EXERCISE BRIEF:
From the line containing "TOF pin XSHUT: D7 -> D9" to the end of the data, retype every line exactly and nothing else. Drop the pictures.

DATA SECTION:
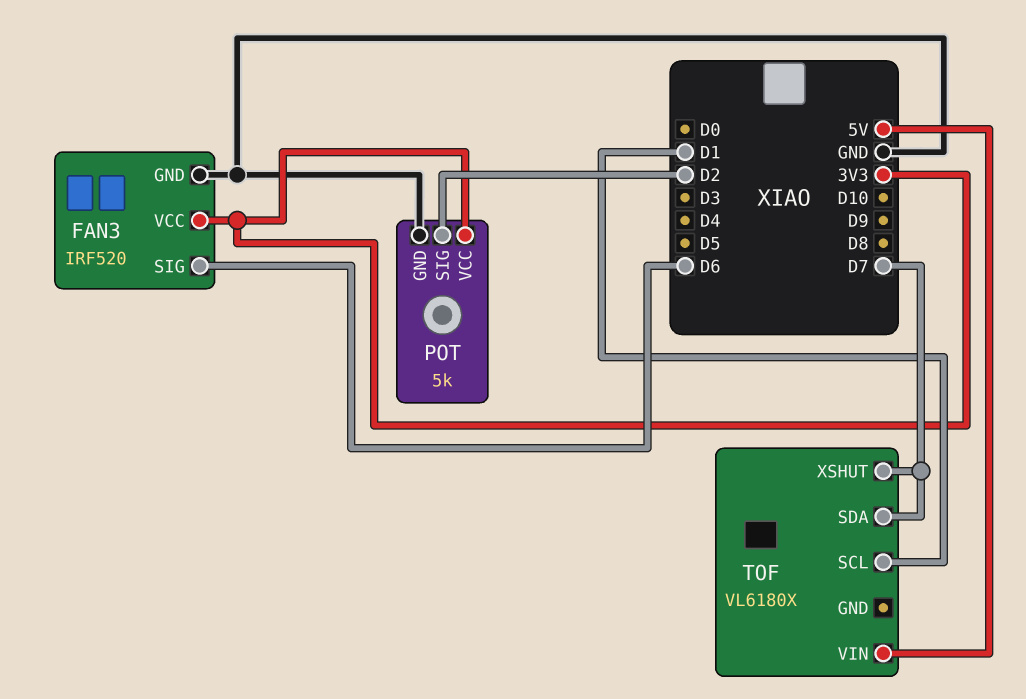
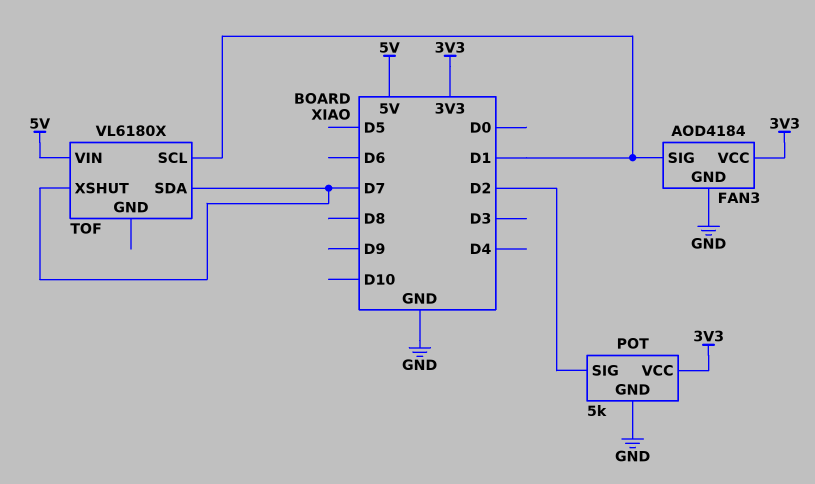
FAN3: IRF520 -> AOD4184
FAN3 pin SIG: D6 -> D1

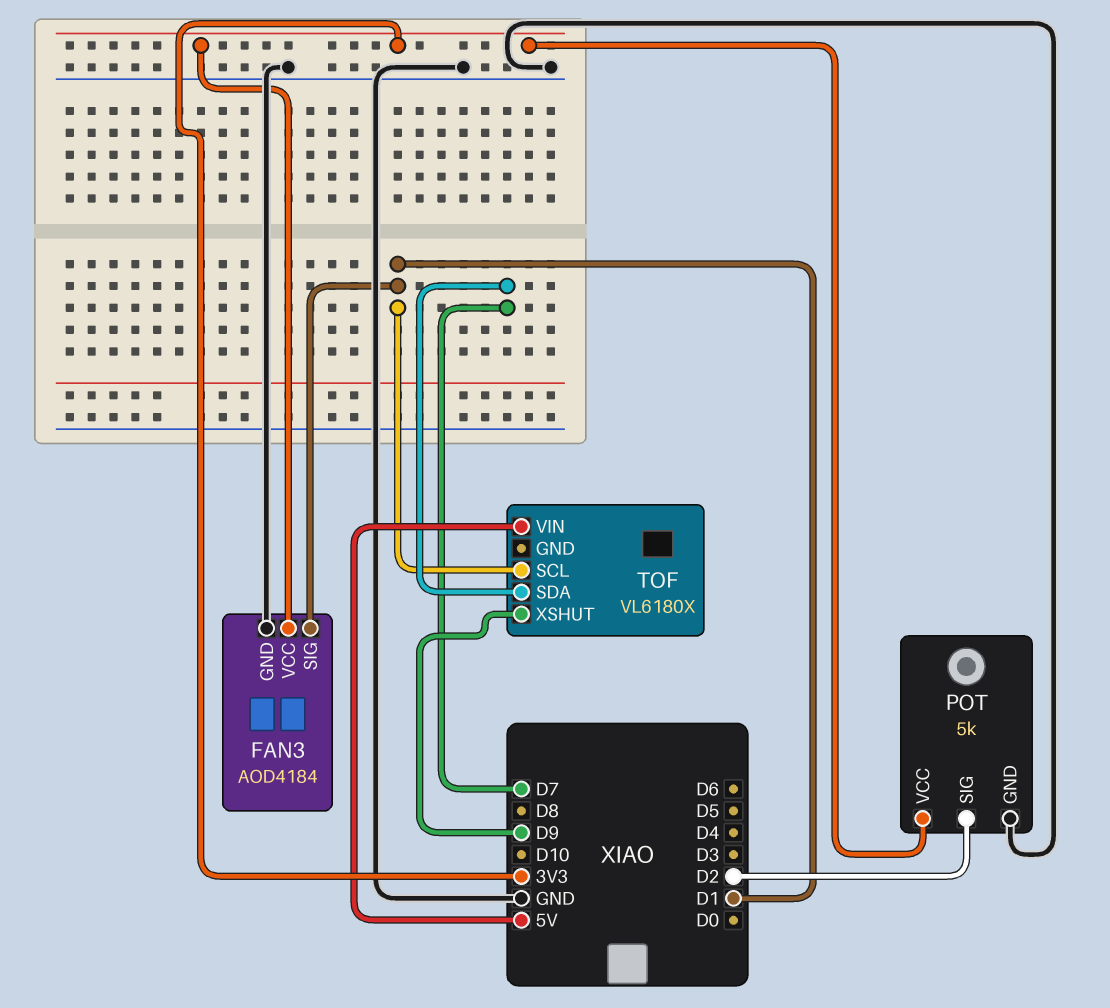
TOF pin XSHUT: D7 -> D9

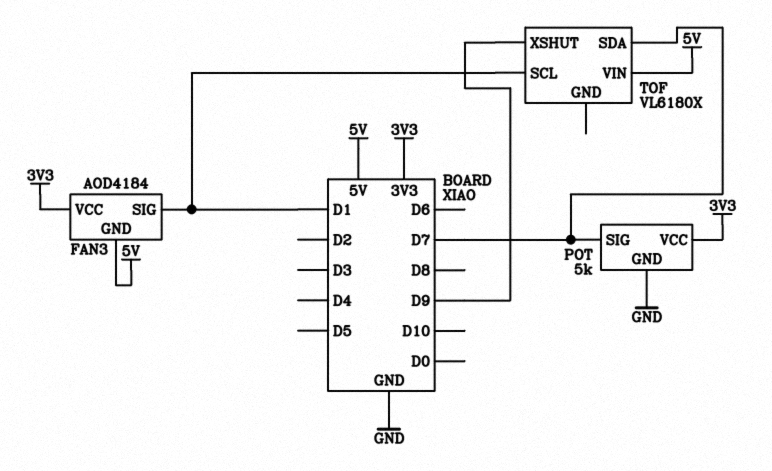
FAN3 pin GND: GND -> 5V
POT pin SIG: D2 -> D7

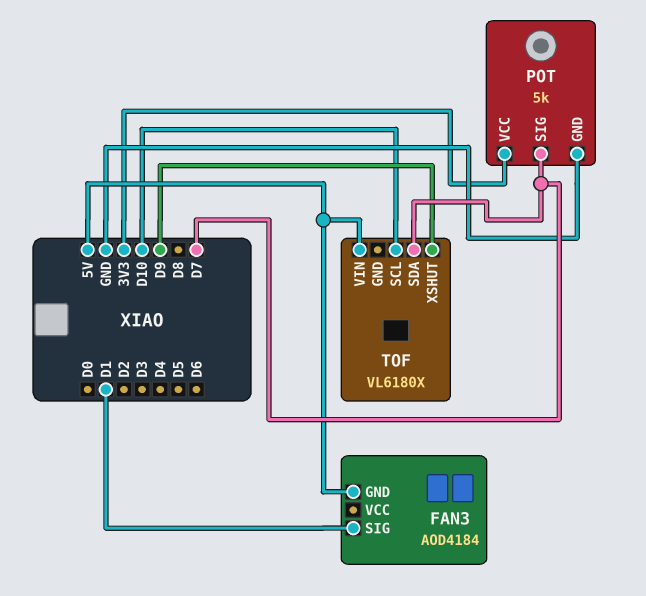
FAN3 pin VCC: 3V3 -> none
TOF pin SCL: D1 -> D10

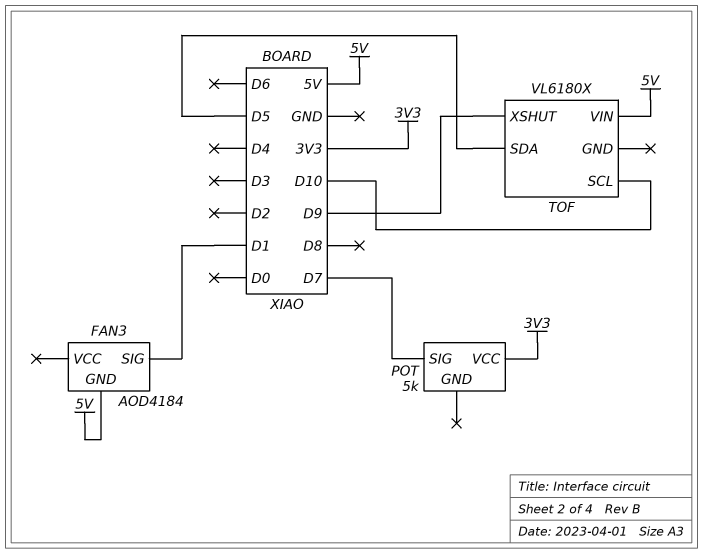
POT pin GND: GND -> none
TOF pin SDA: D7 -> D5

REPLY:
TOF pin XSHUT: D7 -> D9

FAN3 pin GND: GND -> 5V
POT pin SIG: D2 -> D7

FAN3 pin VCC: 3V3 -> none
TOF pin SCL: D1 -> D10

POT pin GND: GND -> none
TOF pin SDA: D7 -> D5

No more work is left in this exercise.